WHAT THE TASK REQUIRES:
Only one span of the listing below should come back. It runs from the line with "none -> tan tile E9 level 1" through the line with "red plate H8 level", and each of its lines must be reproduced exactly.
=== EXERCISE DATA ===
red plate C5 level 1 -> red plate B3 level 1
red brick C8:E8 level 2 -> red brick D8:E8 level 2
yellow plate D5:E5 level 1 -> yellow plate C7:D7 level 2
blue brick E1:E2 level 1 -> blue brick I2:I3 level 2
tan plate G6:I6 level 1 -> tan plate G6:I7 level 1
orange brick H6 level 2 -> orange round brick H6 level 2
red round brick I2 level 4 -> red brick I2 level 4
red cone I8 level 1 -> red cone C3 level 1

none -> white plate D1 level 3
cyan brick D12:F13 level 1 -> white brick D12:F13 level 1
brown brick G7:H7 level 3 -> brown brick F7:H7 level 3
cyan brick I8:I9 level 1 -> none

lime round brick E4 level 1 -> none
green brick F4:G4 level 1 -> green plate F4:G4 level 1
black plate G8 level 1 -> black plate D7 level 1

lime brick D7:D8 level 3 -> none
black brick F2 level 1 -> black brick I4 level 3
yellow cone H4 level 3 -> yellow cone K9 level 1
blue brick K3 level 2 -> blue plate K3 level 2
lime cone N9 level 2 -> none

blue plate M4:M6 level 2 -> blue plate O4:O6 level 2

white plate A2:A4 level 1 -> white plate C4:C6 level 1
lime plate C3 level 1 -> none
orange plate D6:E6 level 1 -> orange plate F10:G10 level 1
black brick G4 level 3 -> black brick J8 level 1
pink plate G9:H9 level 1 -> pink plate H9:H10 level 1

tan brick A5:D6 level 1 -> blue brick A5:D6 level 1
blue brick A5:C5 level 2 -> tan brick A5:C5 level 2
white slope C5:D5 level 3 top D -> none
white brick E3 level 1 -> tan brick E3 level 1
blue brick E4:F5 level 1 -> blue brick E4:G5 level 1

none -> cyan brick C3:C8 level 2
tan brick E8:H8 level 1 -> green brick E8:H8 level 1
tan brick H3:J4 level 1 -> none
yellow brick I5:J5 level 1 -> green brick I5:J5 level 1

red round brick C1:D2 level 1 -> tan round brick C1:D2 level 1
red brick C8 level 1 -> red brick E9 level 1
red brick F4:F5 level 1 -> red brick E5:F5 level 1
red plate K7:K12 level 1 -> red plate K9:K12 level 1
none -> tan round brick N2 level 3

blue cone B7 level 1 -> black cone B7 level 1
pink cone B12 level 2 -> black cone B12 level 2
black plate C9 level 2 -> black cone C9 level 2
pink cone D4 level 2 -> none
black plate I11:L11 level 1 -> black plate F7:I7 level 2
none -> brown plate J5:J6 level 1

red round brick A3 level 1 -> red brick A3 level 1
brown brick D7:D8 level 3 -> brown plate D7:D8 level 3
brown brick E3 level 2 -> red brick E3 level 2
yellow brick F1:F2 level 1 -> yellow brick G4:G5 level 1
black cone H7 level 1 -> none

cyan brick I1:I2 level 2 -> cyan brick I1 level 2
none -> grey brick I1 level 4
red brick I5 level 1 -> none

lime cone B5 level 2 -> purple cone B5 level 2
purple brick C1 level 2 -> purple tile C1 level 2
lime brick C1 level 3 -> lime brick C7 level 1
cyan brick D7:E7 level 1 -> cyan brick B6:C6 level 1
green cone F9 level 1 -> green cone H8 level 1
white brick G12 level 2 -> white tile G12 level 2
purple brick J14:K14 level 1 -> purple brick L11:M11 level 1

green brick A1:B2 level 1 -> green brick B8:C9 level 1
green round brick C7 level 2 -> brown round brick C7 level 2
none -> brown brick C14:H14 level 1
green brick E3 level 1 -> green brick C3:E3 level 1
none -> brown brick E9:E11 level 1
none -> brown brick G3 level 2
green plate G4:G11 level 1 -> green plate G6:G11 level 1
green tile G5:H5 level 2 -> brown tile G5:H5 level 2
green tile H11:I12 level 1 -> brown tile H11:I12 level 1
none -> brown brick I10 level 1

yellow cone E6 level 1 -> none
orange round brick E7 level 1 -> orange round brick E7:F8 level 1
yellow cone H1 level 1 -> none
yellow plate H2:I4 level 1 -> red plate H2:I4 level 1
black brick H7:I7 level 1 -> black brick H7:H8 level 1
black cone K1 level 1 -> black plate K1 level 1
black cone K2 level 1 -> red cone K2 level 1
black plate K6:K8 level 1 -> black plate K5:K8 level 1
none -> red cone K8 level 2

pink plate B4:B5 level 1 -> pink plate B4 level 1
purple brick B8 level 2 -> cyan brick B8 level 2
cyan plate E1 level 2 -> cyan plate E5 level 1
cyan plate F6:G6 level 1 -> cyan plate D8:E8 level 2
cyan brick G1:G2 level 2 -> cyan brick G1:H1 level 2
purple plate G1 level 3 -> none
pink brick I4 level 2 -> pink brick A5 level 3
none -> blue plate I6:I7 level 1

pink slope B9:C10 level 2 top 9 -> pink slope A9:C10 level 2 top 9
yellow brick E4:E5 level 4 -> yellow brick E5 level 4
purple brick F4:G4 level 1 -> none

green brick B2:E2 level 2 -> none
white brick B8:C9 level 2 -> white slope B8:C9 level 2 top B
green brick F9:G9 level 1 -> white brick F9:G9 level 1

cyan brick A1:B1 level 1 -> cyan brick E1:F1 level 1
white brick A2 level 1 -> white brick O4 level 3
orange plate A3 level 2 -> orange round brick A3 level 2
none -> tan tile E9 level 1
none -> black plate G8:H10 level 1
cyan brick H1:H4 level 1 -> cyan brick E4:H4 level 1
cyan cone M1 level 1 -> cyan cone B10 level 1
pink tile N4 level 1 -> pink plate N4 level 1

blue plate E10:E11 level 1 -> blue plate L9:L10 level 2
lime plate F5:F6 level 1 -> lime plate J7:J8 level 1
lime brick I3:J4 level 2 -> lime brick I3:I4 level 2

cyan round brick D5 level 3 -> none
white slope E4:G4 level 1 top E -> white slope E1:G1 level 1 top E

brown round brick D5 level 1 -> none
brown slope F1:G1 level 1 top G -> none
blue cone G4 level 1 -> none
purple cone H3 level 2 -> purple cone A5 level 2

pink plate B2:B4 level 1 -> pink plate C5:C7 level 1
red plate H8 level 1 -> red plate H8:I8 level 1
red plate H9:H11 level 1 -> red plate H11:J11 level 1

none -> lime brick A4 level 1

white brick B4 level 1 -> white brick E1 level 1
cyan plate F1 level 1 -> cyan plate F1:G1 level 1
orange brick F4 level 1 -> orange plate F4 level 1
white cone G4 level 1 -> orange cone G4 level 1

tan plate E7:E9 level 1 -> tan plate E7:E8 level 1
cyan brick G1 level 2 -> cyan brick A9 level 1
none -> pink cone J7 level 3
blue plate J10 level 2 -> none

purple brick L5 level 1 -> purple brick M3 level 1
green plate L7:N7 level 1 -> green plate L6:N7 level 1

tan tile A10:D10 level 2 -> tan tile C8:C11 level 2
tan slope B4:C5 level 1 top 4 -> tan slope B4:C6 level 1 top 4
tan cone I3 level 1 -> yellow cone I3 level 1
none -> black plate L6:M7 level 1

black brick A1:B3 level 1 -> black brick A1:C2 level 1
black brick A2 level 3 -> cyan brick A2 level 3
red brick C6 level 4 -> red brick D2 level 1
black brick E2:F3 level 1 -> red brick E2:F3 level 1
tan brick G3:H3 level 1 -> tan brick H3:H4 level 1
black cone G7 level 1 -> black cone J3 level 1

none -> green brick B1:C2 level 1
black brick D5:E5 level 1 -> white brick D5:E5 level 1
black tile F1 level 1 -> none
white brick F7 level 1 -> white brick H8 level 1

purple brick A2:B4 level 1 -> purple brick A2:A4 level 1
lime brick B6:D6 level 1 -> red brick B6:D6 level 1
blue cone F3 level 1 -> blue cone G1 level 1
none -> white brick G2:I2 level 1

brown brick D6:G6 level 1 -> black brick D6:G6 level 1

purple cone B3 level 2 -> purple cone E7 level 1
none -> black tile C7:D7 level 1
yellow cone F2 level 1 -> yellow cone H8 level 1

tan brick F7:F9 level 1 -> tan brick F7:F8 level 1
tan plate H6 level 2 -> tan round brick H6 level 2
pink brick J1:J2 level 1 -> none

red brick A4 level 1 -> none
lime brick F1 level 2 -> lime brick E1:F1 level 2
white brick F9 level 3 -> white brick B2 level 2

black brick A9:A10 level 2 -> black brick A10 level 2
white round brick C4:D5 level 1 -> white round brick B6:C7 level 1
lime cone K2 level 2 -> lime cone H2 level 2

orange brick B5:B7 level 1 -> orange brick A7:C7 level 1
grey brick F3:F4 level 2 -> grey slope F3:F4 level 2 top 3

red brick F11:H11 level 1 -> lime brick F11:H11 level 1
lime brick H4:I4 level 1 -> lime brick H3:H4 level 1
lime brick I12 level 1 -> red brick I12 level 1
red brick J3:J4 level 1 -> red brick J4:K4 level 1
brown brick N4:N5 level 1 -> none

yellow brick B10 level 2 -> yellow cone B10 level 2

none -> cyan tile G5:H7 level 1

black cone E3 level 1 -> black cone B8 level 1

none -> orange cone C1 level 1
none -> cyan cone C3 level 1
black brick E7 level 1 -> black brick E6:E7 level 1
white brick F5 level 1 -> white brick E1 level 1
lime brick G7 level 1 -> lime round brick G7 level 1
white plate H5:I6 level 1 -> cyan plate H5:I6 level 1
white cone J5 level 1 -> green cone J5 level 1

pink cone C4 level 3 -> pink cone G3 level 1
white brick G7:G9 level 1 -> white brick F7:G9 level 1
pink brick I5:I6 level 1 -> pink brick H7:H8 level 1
===
FINAL ANSWER:
none -> tan tile E9 level 1
none -> black plate G8:H10 level 1
cyan brick H1:H4 level 1 -> cyan brick E4:H4 level 1
cyan cone M1 level 1 -> cyan cone B10 level 1
pink tile N4 level 1 -> pink plate N4 level 1

blue plate E10:E11 level 1 -> blue plate L9:L10 level 2
lime plate F5:F6 level 1 -> lime plate J7:J8 level 1
lime brick I3:J4 level 2 -> lime brick I3:I4 level 2

cyan round brick D5 level 3 -> none
white slope E4:G4 level 1 top E -> white slope E1:G1 level 1 top E

brown round brick D5 level 1 -> none
brown slope F1:G1 level 1 top G -> none
blue cone G4 level 1 -> none
purple cone H3 level 2 -> purple cone A5 level 2

pink plate B2:B4 level 1 -> pink plate C5:C7 level 1
red plate H8 level 1 -> red plate H8:I8 level 1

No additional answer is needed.